**TASK STATEMENT:** Repeat, exactly and in full, the lines of the listing below, but without any pictures.
▬▬▬▬▬▬
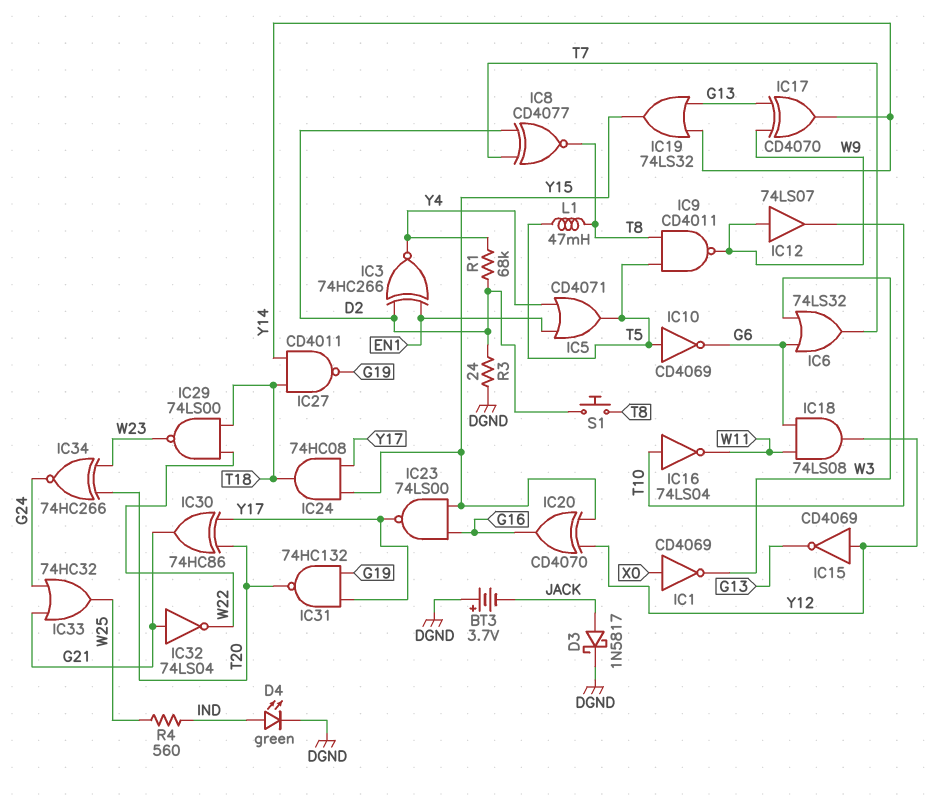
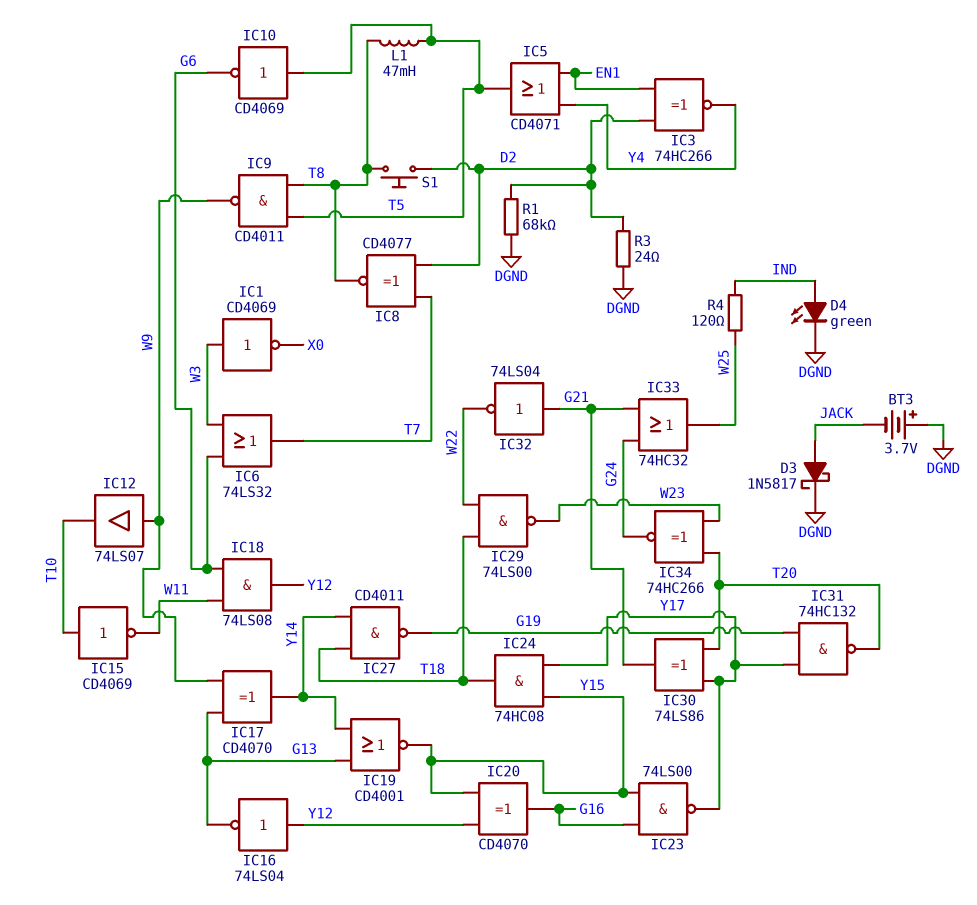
IC1: NOT CD4069 (in X0, out W3) -> NOT CD4069 (in W3, out X0)
IC15: NOT CD4069 (in Y12, out G13) -> NOT CD4069 (in T10, out W11)
IC16: NOT 74LS04 (in T10, out W11) -> NOT 74LS04 (in Y12, out G13)
IC19: OR 74LS32 (in G13, in Y14, out Y15) -> NOR CD4001 (in G13, in Y14, out Y15)
IC30: XOR 74HC86 (in T20, in Y17, out G21) -> XOR 74LS86 (in T20, in Y17, out G21)
R1: 68k (D2, Y4) -> 68k (D2, DGND)
R4: 560 (IND, W25) -> 120 (IND, W25)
▬▬▬▬▬▬
**SOLUTION:**
IC1: NOT CD4069 (in X0, out W3) -> NOT CD4069 (in W3, out X0)
IC15: NOT CD4069 (in Y12, out G13) -> NOT CD4069 (in T10, out W11)
IC16: NOT 74LS04 (in T10, out W11) -> NOT 74LS04 (in Y12, out G13)
IC19: OR 74LS32 (in G13, in Y14, out Y15) -> NOR CD4001 (in G13, in Y14, out Y15)
IC30: XOR 74HC86 (in T20, in Y17, out G21) -> XOR 74LS86 (in T20, in Y17, out G21)
R1: 68k (D2, Y4) -> 68k (D2, DGND)
R4: 560 (IND, W25) -> 120 (IND, W25)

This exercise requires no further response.